### Assignment
Repeat the records below word for word and omit each image.

### Data to use
◇ ◇ ◇ ◇ ◇

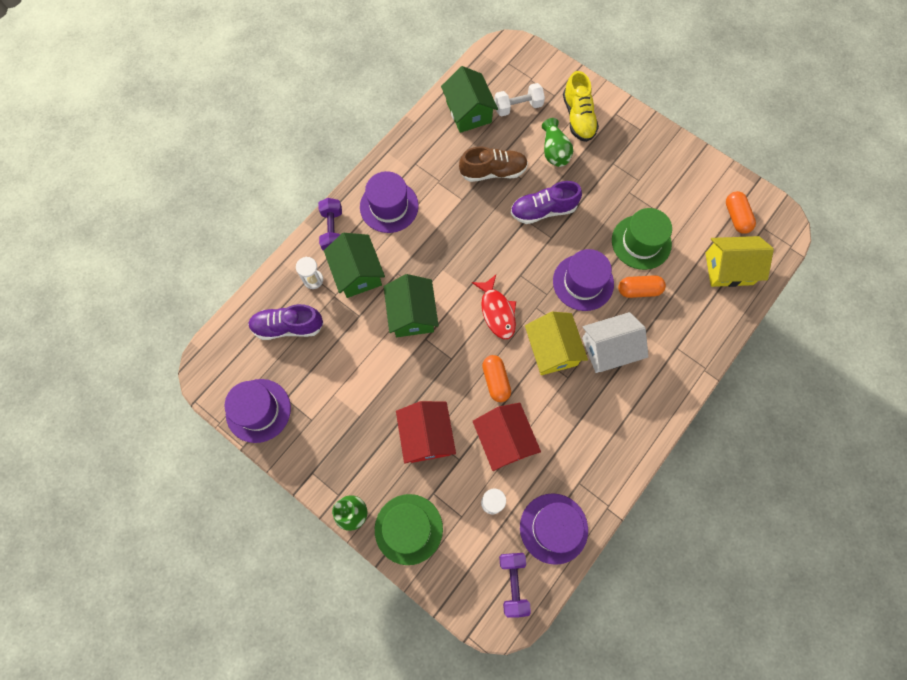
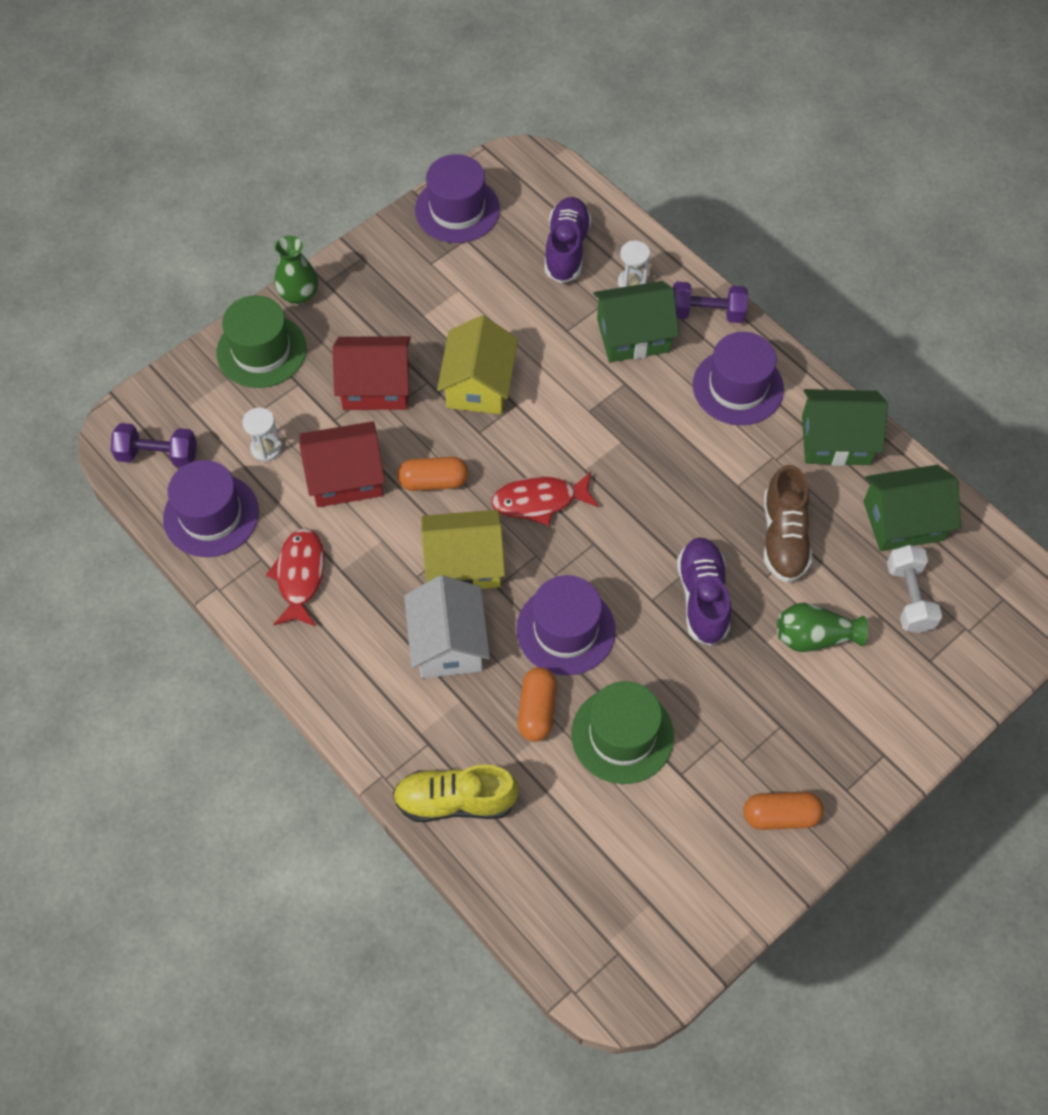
camera: 100 degrees right, 10 degrees down
(412, 314) = (556, 393): green house -> green house (836, 440)
(578, 117) = (880, 689): yellow shoe -> yellow shoe (455, 801)
(585, 453) = (300, 576): none -> red fish
(729, 268) = (549, 866): yellow house -> yellow house (478, 385)
(736, 217) = (647, 910): orange capsule -> orange capsule (780, 816)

◇ ◇ ◇ ◇ ◇

### Solution to this exercise
camera: 100 degrees right, 10 degrees down
(412, 314) = (556, 393): green house -> green house (836, 440)
(578, 117) = (880, 689): yellow shoe -> yellow shoe (455, 801)
(585, 453) = (300, 576): none -> red fish
(729, 268) = (549, 866): yellow house -> yellow house (478, 385)
(736, 217) = (647, 910): orange capsule -> orange capsule (780, 816)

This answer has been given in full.